▸ Provided data:

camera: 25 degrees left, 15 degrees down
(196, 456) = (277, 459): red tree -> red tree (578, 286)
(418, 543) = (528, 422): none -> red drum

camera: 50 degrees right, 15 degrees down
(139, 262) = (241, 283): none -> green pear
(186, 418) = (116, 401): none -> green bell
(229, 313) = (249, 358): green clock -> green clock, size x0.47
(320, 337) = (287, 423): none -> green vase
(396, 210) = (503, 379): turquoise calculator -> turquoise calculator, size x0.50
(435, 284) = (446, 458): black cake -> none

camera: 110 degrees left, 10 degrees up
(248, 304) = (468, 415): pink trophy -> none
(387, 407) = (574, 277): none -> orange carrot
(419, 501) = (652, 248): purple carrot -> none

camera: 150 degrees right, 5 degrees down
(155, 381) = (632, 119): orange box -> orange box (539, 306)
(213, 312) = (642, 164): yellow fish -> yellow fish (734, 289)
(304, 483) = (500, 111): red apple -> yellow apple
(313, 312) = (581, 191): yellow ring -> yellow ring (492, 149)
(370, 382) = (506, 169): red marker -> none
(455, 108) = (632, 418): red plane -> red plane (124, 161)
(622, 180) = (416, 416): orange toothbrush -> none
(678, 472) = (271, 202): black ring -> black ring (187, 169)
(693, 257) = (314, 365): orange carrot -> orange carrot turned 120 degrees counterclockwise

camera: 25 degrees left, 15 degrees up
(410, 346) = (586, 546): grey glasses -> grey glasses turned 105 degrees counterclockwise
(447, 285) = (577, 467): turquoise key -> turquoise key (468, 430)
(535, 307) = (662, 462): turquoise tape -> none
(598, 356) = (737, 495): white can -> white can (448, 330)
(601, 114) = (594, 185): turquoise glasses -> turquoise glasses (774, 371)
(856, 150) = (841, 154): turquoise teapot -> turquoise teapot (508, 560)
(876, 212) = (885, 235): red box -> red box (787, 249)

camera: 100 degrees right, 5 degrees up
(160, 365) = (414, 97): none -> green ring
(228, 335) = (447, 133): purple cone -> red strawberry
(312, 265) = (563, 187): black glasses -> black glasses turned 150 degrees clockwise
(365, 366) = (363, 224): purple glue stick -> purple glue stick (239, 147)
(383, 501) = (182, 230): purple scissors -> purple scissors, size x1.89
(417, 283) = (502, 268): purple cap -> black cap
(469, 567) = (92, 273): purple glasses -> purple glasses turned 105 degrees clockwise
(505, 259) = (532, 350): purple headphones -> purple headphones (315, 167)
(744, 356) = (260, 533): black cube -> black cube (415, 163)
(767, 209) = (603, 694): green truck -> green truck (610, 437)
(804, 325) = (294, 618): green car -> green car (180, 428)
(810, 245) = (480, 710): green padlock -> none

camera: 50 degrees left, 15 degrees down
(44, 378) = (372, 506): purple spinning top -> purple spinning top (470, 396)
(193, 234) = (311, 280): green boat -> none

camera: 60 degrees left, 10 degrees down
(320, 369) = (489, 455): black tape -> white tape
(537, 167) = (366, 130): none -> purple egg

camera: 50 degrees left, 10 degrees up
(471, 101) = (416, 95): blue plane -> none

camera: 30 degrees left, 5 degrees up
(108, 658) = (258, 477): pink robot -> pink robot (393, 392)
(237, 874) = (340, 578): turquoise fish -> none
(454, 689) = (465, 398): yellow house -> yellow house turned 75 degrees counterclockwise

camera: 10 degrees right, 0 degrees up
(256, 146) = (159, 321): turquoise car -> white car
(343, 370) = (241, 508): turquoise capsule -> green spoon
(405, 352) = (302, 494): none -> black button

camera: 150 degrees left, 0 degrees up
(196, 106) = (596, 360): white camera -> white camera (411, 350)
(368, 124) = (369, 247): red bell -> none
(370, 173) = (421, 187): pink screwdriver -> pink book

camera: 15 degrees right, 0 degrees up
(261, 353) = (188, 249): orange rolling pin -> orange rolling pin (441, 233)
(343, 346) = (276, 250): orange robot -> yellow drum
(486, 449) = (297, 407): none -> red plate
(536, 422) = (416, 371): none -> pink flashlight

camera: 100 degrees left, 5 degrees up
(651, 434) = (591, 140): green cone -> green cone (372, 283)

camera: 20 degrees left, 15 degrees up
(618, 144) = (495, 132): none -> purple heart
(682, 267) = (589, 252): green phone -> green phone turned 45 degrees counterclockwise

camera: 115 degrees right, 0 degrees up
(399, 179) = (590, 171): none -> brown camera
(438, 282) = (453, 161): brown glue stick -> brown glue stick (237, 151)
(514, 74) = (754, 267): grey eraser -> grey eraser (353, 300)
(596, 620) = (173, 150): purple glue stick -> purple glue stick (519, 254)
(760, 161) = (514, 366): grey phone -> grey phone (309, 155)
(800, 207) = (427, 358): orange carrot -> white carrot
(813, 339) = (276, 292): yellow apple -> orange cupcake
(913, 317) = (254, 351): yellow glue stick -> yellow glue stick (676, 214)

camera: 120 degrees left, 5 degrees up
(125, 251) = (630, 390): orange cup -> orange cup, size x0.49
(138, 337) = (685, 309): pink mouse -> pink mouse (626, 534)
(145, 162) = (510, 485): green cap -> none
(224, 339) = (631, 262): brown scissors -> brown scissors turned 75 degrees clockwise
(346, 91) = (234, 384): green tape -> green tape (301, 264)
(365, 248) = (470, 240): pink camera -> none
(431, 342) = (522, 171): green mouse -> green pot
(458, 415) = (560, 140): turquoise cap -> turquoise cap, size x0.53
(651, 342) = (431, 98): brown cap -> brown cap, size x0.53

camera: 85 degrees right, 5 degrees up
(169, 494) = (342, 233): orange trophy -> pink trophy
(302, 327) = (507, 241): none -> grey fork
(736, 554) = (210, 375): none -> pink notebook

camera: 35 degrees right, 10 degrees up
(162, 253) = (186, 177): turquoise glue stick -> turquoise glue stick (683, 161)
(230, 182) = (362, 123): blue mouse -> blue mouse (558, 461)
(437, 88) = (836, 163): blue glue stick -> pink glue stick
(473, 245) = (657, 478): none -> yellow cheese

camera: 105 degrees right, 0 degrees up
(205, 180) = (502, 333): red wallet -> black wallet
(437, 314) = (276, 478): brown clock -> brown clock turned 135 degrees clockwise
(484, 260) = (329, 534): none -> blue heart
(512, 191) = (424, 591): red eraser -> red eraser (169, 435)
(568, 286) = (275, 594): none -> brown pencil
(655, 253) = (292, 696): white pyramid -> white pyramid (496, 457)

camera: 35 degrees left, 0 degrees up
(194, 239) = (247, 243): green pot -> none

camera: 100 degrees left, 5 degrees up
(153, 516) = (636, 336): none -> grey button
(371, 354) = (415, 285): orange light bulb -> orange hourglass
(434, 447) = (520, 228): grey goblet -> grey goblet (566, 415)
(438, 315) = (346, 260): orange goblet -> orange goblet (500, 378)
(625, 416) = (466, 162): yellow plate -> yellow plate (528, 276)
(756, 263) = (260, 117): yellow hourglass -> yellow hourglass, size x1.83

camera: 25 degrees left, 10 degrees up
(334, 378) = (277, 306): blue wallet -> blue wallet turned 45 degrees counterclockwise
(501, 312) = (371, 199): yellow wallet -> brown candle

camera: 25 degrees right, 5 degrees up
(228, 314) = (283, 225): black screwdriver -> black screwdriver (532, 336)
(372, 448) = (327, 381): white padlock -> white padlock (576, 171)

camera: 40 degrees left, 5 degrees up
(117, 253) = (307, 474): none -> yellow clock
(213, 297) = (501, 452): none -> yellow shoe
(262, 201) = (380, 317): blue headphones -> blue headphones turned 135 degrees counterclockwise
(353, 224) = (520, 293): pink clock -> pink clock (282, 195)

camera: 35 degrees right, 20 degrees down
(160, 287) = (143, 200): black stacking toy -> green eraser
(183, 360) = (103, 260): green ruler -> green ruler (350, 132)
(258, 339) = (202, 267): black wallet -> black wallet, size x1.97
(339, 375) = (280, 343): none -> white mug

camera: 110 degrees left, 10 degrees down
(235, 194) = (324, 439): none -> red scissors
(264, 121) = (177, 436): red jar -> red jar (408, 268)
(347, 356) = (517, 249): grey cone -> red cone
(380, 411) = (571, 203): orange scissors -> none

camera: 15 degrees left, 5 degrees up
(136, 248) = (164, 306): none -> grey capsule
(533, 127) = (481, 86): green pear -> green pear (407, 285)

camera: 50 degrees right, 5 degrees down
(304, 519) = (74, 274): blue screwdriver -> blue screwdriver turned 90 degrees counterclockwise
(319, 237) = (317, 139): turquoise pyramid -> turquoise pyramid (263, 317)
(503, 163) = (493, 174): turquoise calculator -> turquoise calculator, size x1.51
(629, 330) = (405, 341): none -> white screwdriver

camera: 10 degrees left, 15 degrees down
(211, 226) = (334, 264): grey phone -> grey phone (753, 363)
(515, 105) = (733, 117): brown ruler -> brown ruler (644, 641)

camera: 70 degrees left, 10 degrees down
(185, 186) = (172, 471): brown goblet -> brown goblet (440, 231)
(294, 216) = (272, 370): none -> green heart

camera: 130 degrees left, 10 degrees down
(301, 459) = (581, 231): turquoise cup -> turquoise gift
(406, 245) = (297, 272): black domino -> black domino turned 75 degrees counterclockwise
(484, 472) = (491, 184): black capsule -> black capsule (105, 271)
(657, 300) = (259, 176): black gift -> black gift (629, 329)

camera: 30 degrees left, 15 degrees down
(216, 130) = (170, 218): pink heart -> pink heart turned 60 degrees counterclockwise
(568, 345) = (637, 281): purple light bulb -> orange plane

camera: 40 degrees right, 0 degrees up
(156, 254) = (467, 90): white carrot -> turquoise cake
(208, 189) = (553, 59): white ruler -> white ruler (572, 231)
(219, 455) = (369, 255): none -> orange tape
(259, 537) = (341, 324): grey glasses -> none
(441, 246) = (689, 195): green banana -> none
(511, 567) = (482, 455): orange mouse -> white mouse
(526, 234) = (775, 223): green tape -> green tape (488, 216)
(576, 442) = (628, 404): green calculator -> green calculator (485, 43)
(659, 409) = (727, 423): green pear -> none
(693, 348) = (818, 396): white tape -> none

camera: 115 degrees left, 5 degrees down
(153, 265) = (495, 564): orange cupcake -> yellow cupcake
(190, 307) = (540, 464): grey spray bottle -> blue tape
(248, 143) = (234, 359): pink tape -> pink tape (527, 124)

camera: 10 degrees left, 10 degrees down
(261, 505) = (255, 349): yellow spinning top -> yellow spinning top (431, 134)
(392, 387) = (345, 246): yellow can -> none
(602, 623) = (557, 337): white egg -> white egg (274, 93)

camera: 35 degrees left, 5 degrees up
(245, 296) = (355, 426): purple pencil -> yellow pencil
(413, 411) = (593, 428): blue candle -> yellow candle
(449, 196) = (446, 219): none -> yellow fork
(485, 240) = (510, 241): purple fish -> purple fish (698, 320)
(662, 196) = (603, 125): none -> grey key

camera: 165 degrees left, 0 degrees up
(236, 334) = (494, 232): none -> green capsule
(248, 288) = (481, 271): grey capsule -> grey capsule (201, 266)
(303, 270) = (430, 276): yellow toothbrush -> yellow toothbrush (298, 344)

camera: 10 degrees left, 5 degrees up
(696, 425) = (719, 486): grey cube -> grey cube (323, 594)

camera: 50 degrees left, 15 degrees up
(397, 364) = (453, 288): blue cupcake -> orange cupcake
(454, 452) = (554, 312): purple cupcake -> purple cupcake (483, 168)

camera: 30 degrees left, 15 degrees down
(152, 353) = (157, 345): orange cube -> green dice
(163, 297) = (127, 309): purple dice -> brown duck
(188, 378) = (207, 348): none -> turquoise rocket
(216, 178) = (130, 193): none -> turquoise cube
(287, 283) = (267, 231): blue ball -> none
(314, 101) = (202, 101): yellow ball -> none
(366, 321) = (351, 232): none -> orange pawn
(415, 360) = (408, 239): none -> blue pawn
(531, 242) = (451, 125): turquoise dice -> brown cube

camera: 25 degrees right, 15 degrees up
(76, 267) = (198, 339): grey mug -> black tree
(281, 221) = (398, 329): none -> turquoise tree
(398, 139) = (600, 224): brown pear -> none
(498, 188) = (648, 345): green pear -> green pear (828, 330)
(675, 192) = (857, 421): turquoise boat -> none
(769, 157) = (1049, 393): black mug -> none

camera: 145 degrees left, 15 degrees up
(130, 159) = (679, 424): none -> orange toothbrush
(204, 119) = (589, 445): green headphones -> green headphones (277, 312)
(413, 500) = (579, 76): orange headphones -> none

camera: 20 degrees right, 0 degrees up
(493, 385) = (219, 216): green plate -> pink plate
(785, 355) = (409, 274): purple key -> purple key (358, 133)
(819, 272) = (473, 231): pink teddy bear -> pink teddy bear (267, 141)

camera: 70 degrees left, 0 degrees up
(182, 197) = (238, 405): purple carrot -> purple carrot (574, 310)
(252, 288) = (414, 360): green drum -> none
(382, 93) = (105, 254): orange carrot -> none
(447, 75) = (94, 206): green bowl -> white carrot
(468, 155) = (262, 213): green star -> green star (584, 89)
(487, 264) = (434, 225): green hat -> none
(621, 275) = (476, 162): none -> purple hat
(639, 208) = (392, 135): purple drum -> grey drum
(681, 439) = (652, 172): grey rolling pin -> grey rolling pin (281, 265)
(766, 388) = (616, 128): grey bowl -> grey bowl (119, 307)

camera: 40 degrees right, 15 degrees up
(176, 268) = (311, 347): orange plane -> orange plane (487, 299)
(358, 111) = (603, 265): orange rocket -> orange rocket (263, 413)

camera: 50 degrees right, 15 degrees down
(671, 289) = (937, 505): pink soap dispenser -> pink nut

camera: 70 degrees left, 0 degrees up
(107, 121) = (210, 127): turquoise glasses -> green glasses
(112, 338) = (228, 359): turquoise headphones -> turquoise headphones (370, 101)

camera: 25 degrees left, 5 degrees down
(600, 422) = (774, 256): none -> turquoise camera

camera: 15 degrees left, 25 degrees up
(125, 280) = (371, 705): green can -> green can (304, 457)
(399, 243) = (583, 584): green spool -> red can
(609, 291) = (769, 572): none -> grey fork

▸ Task objective: Start at the first line of the entries and stop at the line with "(248, 304) = (468, 415): pink trophy -> none". Retype each of those lines exactly, both ends included.

▸ Task solution:
camera: 25 degrees left, 15 degrees down
(196, 456) = (277, 459): red tree -> red tree (578, 286)
(418, 543) = (528, 422): none -> red drum

camera: 50 degrees right, 15 degrees down
(139, 262) = (241, 283): none -> green pear
(186, 418) = (116, 401): none -> green bell
(229, 313) = (249, 358): green clock -> green clock, size x0.47
(320, 337) = (287, 423): none -> green vase
(396, 210) = (503, 379): turquoise calculator -> turquoise calculator, size x0.50
(435, 284) = (446, 458): black cake -> none

camera: 110 degrees left, 10 degrees up
(248, 304) = (468, 415): pink trophy -> none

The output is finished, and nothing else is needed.